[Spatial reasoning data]
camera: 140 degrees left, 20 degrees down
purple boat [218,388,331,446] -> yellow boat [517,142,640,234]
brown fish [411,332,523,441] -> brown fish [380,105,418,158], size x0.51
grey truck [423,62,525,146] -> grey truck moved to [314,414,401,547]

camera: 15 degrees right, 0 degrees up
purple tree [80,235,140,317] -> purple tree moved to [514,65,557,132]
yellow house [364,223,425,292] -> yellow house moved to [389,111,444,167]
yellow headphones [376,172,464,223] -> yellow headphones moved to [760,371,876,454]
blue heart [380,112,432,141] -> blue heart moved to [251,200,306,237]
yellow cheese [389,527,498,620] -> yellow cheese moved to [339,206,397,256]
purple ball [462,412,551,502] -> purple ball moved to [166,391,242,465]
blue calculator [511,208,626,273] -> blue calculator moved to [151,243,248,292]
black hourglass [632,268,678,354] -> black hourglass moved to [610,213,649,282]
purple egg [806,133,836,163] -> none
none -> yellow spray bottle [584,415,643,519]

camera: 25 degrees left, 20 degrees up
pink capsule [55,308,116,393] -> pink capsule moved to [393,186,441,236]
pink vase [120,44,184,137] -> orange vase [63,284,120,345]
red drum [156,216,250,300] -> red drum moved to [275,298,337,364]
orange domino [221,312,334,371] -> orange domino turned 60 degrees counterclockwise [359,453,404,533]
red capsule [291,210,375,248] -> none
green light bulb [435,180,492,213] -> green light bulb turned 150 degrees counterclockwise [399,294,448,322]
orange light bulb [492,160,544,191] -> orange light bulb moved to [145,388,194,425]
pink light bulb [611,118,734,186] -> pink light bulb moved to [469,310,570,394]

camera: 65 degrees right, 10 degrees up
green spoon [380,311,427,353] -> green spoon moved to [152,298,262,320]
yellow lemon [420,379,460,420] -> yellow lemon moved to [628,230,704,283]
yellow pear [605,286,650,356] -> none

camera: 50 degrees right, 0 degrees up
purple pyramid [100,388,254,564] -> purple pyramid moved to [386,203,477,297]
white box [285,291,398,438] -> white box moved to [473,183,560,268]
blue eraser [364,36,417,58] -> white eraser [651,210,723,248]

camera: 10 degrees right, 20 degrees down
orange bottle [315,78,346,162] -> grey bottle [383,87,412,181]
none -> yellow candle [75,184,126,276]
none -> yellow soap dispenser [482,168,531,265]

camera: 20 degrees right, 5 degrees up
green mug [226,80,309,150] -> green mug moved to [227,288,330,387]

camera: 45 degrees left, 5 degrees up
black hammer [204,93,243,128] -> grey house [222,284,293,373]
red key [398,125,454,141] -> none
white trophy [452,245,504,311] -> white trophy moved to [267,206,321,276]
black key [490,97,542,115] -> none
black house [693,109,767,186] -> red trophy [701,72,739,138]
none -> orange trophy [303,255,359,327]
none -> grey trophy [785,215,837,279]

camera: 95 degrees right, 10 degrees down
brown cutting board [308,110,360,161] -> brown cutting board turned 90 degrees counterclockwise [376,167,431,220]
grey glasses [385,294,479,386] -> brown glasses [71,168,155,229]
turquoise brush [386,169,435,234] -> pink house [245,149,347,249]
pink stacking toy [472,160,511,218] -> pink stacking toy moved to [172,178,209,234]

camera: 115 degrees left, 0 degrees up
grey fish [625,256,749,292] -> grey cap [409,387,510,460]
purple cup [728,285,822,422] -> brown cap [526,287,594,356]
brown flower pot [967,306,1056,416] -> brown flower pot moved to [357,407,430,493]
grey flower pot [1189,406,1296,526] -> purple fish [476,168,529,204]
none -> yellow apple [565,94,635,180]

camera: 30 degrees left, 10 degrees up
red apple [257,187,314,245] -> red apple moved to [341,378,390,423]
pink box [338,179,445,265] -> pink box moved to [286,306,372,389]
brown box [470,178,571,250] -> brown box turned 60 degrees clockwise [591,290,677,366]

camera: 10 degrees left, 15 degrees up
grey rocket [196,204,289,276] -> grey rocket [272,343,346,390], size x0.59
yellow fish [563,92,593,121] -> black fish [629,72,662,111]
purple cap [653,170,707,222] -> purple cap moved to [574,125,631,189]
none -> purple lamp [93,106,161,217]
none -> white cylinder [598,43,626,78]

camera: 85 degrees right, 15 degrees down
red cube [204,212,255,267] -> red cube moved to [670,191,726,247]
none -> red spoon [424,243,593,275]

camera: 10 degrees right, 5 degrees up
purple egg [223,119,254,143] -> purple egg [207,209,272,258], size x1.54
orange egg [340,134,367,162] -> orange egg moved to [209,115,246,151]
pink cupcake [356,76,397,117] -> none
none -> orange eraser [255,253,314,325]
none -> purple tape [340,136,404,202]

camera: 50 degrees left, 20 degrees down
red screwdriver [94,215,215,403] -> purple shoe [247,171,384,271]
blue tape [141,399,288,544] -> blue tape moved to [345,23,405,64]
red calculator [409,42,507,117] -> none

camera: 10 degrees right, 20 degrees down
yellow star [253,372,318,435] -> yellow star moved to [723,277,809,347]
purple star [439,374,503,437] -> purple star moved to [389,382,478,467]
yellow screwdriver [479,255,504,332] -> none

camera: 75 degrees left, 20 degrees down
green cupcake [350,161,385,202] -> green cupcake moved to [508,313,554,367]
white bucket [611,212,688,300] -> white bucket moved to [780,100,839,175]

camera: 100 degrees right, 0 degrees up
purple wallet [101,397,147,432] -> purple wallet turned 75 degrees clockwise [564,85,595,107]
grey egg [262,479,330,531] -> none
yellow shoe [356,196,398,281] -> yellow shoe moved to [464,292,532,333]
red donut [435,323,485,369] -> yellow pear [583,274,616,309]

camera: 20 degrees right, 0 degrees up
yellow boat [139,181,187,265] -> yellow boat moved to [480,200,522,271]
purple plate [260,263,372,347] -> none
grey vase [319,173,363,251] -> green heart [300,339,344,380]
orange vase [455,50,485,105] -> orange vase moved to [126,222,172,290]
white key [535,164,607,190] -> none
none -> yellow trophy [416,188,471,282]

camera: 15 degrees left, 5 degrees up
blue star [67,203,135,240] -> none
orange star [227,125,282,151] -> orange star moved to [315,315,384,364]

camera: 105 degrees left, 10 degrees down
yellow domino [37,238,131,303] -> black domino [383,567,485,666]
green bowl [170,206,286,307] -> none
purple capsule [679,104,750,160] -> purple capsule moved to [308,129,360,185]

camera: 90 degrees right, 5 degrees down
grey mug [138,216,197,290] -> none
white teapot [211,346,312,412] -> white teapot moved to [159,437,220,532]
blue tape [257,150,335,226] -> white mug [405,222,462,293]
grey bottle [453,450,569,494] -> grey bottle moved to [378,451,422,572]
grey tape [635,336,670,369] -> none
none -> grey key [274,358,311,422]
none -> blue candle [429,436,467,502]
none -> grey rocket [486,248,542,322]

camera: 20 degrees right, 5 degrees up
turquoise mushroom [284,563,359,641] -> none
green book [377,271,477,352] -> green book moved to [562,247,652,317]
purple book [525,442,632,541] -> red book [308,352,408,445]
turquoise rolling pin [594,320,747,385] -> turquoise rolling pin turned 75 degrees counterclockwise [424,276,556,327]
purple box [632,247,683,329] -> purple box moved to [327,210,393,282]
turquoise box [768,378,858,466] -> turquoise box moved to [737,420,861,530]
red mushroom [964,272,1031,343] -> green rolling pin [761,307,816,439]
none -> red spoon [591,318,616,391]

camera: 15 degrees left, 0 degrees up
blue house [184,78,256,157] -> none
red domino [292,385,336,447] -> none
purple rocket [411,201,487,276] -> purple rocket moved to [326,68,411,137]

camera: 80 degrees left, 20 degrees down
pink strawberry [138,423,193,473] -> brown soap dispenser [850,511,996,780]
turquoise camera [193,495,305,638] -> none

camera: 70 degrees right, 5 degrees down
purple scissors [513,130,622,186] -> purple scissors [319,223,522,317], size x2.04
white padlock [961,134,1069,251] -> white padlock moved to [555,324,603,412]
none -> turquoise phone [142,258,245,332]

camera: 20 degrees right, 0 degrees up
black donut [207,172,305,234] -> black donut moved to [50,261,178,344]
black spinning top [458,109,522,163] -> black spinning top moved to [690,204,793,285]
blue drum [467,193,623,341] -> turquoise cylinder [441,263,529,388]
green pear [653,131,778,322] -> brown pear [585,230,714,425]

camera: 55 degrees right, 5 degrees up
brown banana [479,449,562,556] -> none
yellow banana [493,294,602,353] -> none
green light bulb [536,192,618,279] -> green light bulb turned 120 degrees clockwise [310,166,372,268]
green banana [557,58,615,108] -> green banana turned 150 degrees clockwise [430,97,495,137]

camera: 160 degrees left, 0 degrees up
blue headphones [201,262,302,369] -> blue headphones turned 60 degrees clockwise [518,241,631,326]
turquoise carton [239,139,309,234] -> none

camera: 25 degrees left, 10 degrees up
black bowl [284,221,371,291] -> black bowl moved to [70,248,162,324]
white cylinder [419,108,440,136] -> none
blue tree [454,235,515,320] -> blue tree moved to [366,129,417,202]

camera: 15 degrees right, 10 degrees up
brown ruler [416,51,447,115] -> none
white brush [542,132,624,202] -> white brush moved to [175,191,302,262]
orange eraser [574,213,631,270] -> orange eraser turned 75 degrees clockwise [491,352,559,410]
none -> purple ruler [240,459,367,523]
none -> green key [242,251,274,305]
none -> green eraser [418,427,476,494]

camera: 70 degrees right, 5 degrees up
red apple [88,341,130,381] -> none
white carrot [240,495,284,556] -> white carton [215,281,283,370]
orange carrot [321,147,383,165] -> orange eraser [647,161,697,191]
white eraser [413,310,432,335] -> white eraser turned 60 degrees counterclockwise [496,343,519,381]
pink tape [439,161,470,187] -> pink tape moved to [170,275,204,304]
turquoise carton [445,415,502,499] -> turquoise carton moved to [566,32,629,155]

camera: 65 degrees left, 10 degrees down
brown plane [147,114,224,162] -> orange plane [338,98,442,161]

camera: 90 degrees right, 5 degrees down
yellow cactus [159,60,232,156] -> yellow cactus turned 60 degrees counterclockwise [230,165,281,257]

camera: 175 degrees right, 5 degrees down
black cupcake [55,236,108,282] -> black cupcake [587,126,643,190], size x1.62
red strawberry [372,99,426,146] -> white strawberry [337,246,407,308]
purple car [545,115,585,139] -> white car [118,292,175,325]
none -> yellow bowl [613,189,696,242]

### Work task
The expected answer is each line of the records above that includes the string "apple".

### Task solution
none -> yellow apple [565,94,635,180]
red apple [257,187,314,245] -> red apple moved to [341,378,390,423]
red apple [88,341,130,381] -> none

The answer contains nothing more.